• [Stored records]
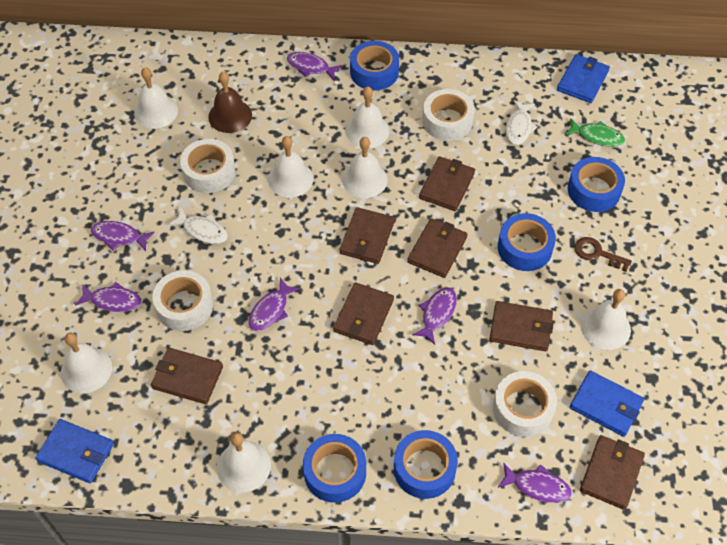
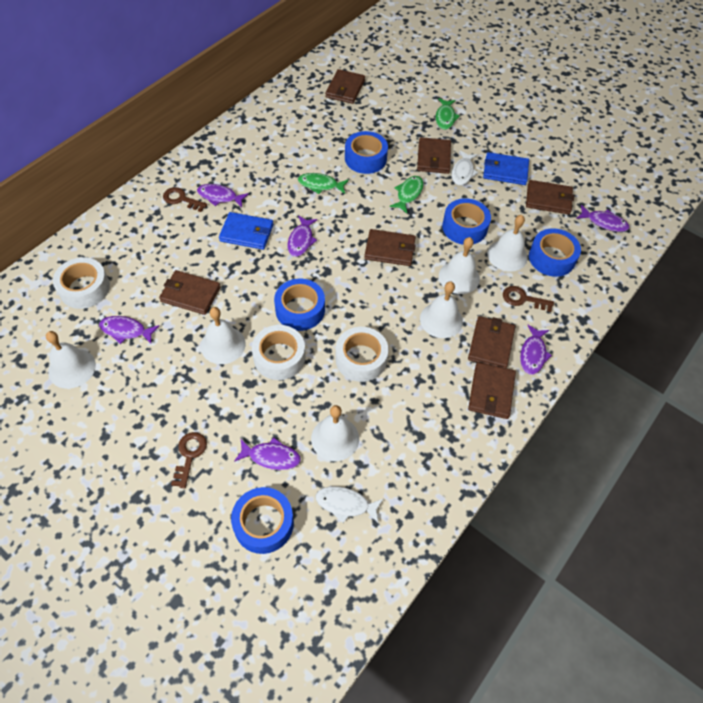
blue wallet: [35,419,114,483] [557,54,610,103] [570,370,644,437] = 3 -> [219,212,274,250] [483,152,529,185] = 2
brown bell: [208,72,252,133] = 1 -> none = 0
brown key: [574,237,632,272] = 1 -> [163,187,207,212] [171,432,207,488] [503,286,554,312] = 3
green fish: [565,118,625,147] = 1 -> [298,173,349,194] [390,176,424,213] [436,98,460,130] = 3
white bell: [61,333,112,393] [134,67,178,129] [217,432,271,492] [268,136,313,197] [342,137,388,198] [346,87,390,148] [581,289,631,350] = 7 -> [46,331,96,389] [201,307,246,364] [311,405,359,461] [420,281,463,338] [439,237,480,294] [487,215,528,272] = 6
white tape: [153,270,213,331] [180,139,236,193] [422,89,475,141] [493,371,557,437] = 4 -> [53,257,110,309] [252,325,306,380] [335,327,388,382] = 3

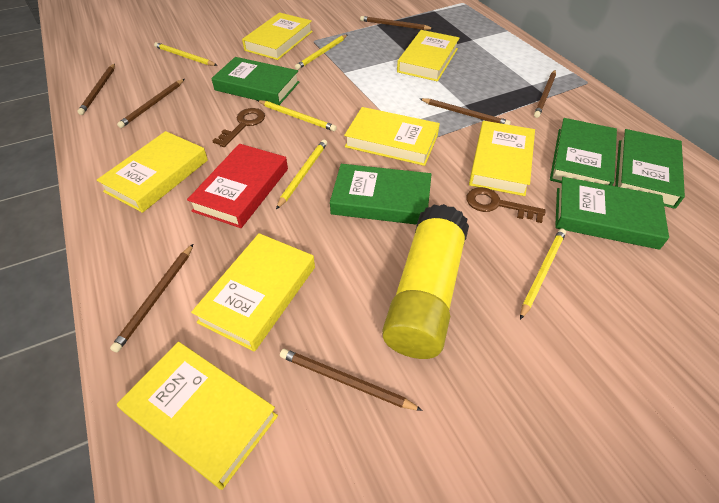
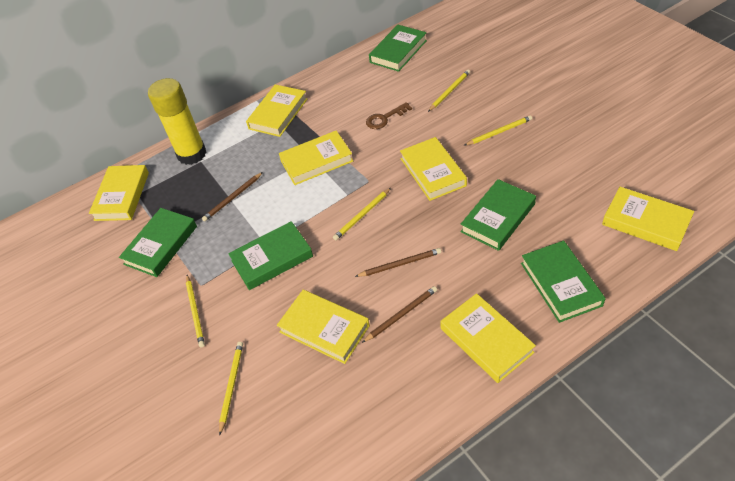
brown key: [213,108,265,147] [466,187,546,223] = 2 -> [366,102,412,129] = 1
brown pencil: [77,64,115,115] [110,244,193,352] [117,79,184,128] [280,349,423,411] [360,16,434,30] [420,98,511,125] [534,70,556,118] = 7 -> [202,172,263,222] [355,248,441,277] [362,286,437,343] = 3
red book: [187,144,288,228] = 1 -> none = 0

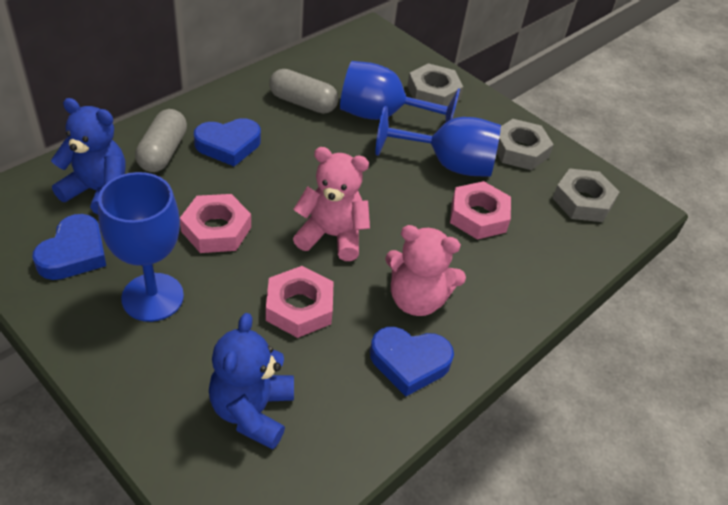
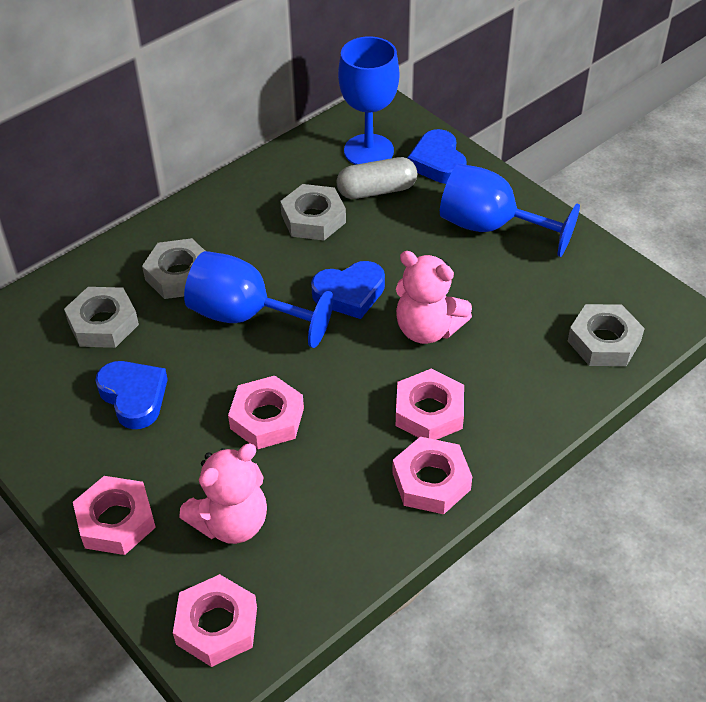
blue teddy bear: [51,98,126,215] [209,313,294,450] = 2 -> none = 0
grey capsule: [135,109,187,172] [269,69,338,114] = 2 -> [336,157,417,199] = 1
grey nut: [407,63,463,106] [497,119,554,170] [553,168,620,222] = 3 -> [64,287,139,348] [142,238,205,299] [280,184,346,240] [568,304,645,366] = 4
pink nut: [180,194,251,253] [266,266,333,338] [450,181,511,240] = 3 -> [73,476,156,555] [173,574,257,667] [228,376,304,449] [392,437,472,514] [396,369,464,440] = 5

• [What the task requires]
Retrieve each line of the data in which the word "brown" can be found.

• [Output]
brown bell: [208,72,252,133] = 1 -> none = 0
brown key: [574,237,632,272] = 1 -> [163,187,207,212] [171,432,207,488] [503,286,554,312] = 3
brown key: [213,108,265,147] [466,187,546,223] = 2 -> [366,102,412,129] = 1
brown pencil: [77,64,115,115] [110,244,193,352] [117,79,184,128] [280,349,423,411] [360,16,434,30] [420,98,511,125] [534,70,556,118] = 7 -> [202,172,263,222] [355,248,441,277] [362,286,437,343] = 3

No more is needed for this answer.